= What you need to do =
Each entry below is to be duplicated verbatim.

= Dataset records =
***
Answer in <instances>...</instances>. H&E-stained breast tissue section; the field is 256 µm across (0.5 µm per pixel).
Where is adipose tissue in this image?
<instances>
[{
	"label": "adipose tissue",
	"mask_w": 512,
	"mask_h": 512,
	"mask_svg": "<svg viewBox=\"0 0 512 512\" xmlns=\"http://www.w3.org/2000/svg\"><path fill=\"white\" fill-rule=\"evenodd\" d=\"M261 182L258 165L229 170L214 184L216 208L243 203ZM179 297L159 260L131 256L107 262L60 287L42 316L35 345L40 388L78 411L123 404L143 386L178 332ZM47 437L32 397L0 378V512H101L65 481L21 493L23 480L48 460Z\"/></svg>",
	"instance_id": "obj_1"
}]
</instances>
***
= Complete answer =
Answer in <instances>...</instances>. H&E-stained breast tissue section; the field is 256 µm across (0.5 µm per pixel).
Where is adipose tissue in this image?
<instances>
[{
	"label": "adipose tissue",
	"mask_w": 512,
	"mask_h": 512,
	"mask_svg": "<svg viewBox=\"0 0 512 512\" xmlns=\"http://www.w3.org/2000/svg\"><path fill=\"white\" fill-rule=\"evenodd\" d=\"M261 182L258 165L229 170L214 184L216 208L243 203ZM179 297L159 260L131 256L107 262L60 287L42 316L35 345L40 388L78 411L123 404L143 386L178 332ZM47 437L32 397L0 378V512H101L65 481L21 493L23 480L48 460Z\"/></svg>",
	"instance_id": "obj_1"
}]
</instances>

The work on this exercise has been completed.